##### Records shown
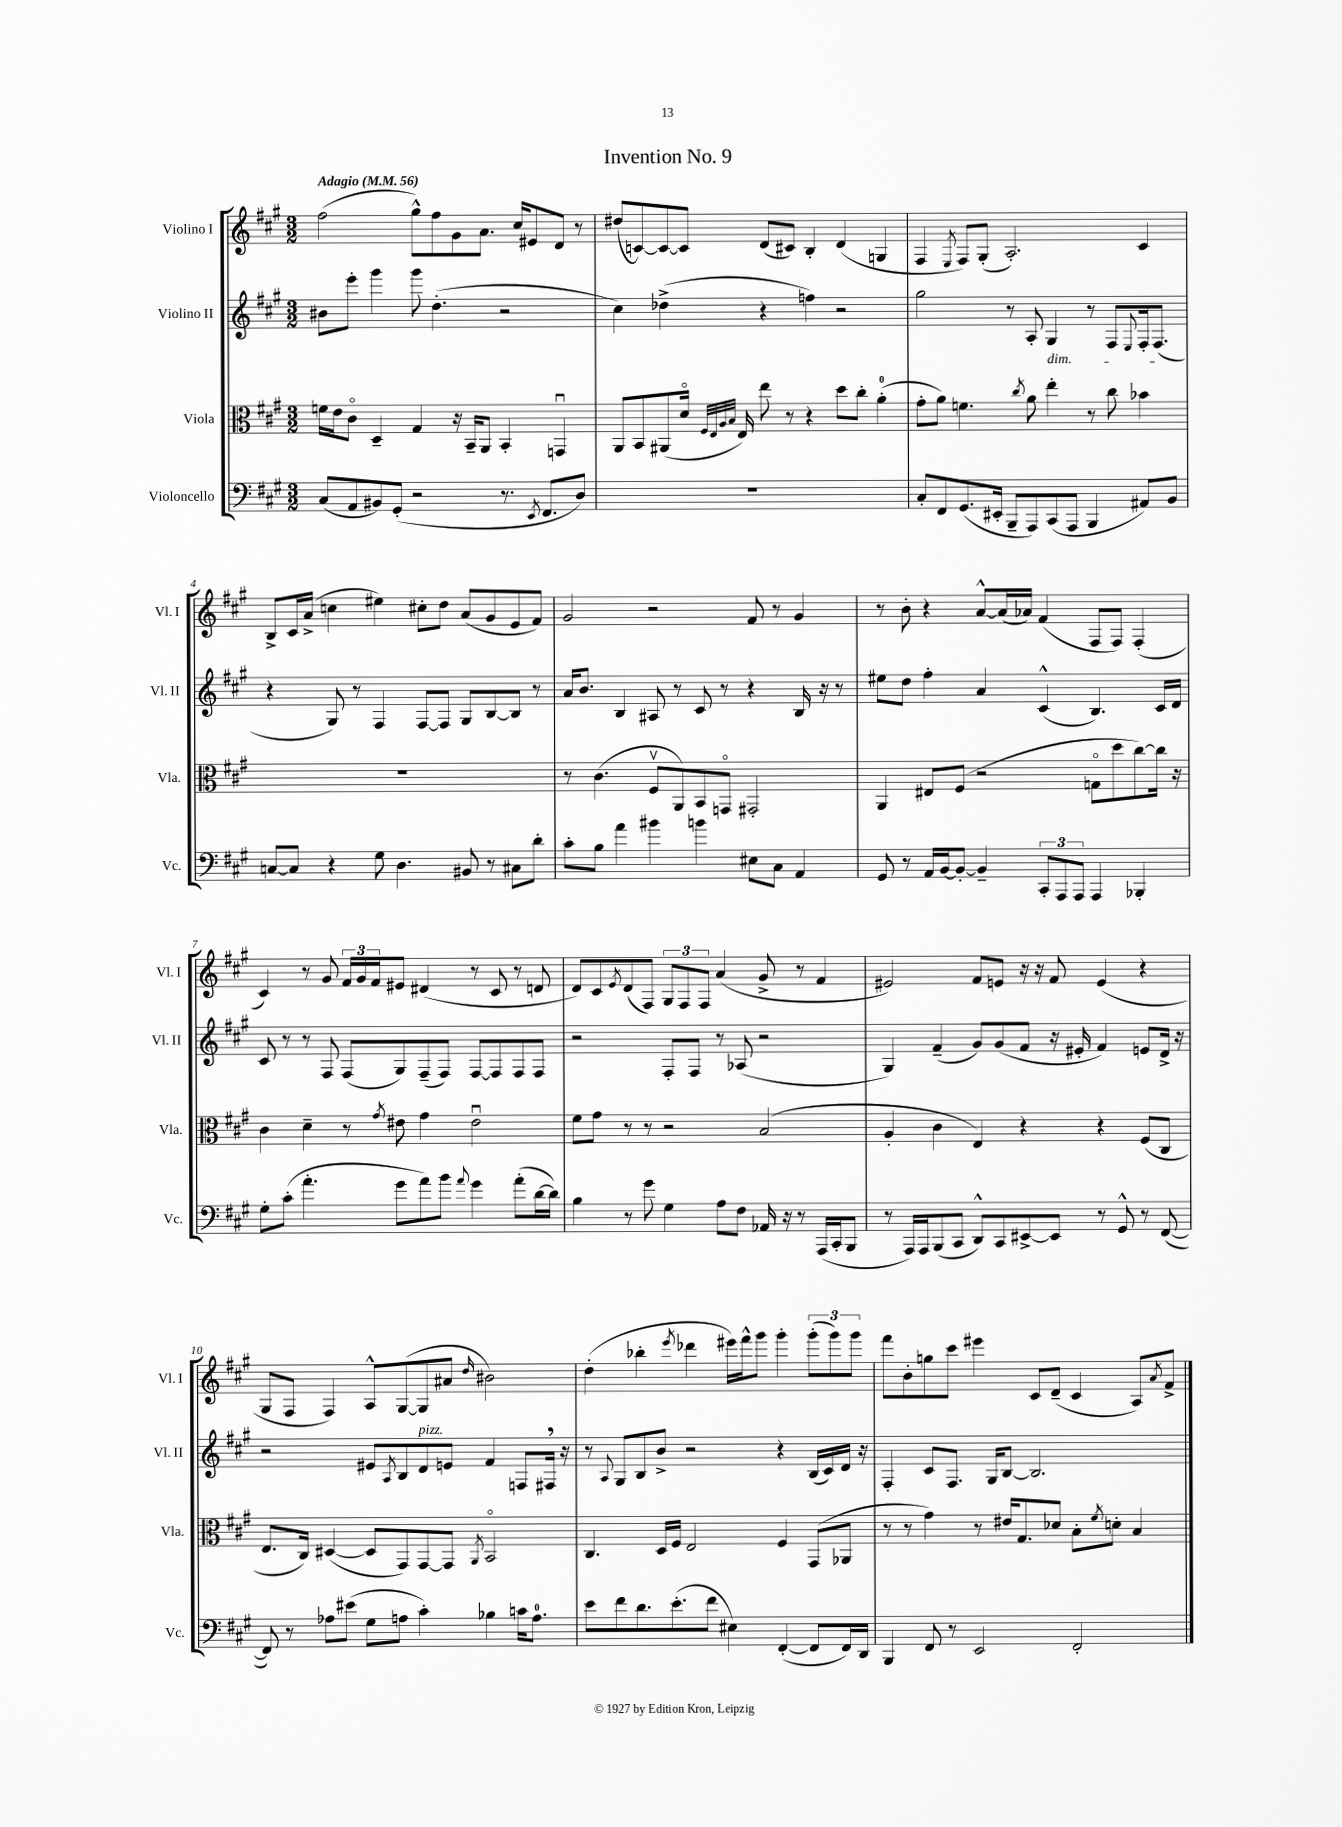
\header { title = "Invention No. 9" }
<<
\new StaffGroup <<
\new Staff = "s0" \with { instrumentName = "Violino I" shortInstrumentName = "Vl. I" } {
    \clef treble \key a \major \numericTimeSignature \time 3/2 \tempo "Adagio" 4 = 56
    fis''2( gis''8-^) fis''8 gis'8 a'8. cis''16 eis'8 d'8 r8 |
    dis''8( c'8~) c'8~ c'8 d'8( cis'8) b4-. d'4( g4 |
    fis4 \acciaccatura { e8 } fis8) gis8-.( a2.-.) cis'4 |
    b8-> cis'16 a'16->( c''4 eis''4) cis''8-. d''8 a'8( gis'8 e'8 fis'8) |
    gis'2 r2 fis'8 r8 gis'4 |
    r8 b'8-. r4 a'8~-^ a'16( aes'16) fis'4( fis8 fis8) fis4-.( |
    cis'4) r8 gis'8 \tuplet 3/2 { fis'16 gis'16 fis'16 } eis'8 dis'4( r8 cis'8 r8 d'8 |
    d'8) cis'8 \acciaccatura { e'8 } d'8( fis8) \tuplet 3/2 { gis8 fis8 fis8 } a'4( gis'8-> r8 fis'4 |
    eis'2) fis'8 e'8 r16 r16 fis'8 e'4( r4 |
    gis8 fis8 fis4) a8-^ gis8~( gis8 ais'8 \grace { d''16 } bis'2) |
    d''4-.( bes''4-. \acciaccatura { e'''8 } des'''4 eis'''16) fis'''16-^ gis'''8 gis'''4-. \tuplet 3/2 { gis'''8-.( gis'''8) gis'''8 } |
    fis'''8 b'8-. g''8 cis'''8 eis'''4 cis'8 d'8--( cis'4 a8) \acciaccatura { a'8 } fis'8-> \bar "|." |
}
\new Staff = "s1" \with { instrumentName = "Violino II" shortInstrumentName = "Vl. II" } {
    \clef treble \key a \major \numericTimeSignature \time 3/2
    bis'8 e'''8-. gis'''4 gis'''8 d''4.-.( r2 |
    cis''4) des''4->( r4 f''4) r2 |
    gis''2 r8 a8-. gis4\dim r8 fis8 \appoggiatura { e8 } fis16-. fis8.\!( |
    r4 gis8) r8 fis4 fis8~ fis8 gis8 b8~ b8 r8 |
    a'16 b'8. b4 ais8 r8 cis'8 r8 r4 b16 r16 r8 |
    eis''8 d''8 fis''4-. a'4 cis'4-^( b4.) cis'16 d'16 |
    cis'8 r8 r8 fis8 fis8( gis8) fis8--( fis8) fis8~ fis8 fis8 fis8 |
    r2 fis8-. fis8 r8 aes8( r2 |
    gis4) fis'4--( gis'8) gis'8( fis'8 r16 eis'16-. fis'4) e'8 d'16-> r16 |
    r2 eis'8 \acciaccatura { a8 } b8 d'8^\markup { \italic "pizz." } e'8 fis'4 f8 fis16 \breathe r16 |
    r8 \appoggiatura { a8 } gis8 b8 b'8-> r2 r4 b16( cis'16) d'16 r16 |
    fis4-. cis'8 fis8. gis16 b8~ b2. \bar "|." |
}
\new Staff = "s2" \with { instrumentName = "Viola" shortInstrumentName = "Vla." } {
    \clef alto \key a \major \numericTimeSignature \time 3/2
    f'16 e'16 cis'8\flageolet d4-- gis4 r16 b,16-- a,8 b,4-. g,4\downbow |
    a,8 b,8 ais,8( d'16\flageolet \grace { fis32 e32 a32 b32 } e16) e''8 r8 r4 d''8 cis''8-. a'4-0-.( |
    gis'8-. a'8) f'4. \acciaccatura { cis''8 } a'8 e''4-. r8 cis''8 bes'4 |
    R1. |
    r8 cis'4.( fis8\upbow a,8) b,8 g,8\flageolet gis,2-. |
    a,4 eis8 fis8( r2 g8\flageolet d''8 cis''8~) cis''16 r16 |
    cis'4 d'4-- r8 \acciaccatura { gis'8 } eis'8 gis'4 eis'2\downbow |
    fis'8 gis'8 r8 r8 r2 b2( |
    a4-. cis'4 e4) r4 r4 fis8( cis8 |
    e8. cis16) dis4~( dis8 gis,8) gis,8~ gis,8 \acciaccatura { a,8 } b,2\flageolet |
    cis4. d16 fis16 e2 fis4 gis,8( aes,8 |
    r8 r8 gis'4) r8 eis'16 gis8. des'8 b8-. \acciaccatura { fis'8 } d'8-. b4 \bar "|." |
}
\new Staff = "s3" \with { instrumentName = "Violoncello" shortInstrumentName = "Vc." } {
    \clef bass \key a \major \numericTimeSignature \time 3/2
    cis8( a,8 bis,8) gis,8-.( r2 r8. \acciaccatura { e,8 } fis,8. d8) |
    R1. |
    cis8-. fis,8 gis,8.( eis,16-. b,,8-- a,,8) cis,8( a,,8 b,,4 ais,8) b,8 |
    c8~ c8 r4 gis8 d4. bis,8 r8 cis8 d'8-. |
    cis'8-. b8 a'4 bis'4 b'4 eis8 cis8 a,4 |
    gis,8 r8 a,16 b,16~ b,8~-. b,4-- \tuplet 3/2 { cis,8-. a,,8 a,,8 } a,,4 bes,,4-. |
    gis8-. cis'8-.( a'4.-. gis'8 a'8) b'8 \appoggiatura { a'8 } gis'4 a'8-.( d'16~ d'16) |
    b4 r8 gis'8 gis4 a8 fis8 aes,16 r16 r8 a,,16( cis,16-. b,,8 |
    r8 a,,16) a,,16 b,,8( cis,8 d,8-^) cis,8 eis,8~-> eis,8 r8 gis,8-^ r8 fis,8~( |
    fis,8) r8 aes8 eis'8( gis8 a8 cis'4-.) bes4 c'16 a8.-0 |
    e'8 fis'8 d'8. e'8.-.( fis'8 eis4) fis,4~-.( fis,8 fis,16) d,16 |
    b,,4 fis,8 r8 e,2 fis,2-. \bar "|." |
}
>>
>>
##########
_What needs to be done_: Copy the listing from its start through the line containing "cis'8 r8 r8", renaming every "Violino" to "Violin" and leaving all else unchanged. Omit the pictures.

_Task result_:
\header { title = "Invention No. 9" }
<<
\new StaffGroup <<
\new Staff = "s0" \with { instrumentName = "Violin I" shortInstrumentName = "Vl. I" } {
    \clef treble \key a \major \numericTimeSignature \time 3/2 \tempo "Adagio" 4 = 56
    fis''2( gis''8-^) fis''8 gis'8 a'8. cis''16 eis'8 d'8 r8 |
    dis''8( c'8~) c'8~ c'8 d'8( cis'8) b4-. d'4( g4 |
    fis4 \acciaccatura { e8 } fis8) gis8-.( a2.-.) cis'4 |
    b8-> cis'16 a'16->( c''4 eis''4) cis''8-. d''8 a'8( gis'8 e'8 fis'8) |
    gis'2 r2 fis'8 r8 gis'4 |
    r8 b'8-. r4 a'8~-^ a'16( aes'16) fis'4( fis8 fis8) fis4-.( |
    cis'4) r8 gis'8 \tuplet 3/2 { fis'16 gis'16 fis'16 } eis'8 dis'4( r8 cis'8 r8 d'8 |
    d'8) cis'8 \acciaccatura { e'8 } d'8( fis8) \tuplet 3/2 { gis8 fis8 fis8 } a'4( gis'8-> r8 fis'4 |
    eis'2) fis'8 e'8 r16 r16 fis'8 e'4( r4 |
    gis8 fis8 fis4) a8-^ gis8~( gis8 ais'8 \grace { d''16 } bis'2) |
    d''4-.( bes''4-. \acciaccatura { e'''8 } des'''4 eis'''16) fis'''16-^ gis'''8 gis'''4-. \tuplet 3/2 { gis'''8-.( gis'''8) gis'''8 } |
    fis'''8 b'8-. g''8 cis'''8 eis'''4 cis'8 d'8--( cis'4 a8) \acciaccatura { a'8 } fis'8-> \bar "|." |
}
\new Staff = "s1" \with { instrumentName = "Violin II" shortInstrumentName = "Vl. II" } {
    \clef treble \key a \major \numericTimeSignature \time 3/2
    bis'8 e'''8-. gis'''4 gis'''8 d''4.-.( r2 |
    cis''4) des''4->( r4 f''4) r2 |
    gis''2 r8 a8-. gis4\dim r8 fis8 \appoggiatura { e8 } fis16-. fis8.\!( |
    r4 gis8) r8 fis4 fis8~ fis8 gis8 b8~ b8 r8 |
    a'16 b'8. b4 ais8 r8 cis'8 r8 r4 b16 r16 r8 |
    eis''8 d''8 fis''4-. a'4 cis'4-^( b4.) cis'16 d'16 |
    cis'8 r8 r8 fis8 fis8( gis8) fis8--( fis8) fis8~ fis8 fis8 fis8 |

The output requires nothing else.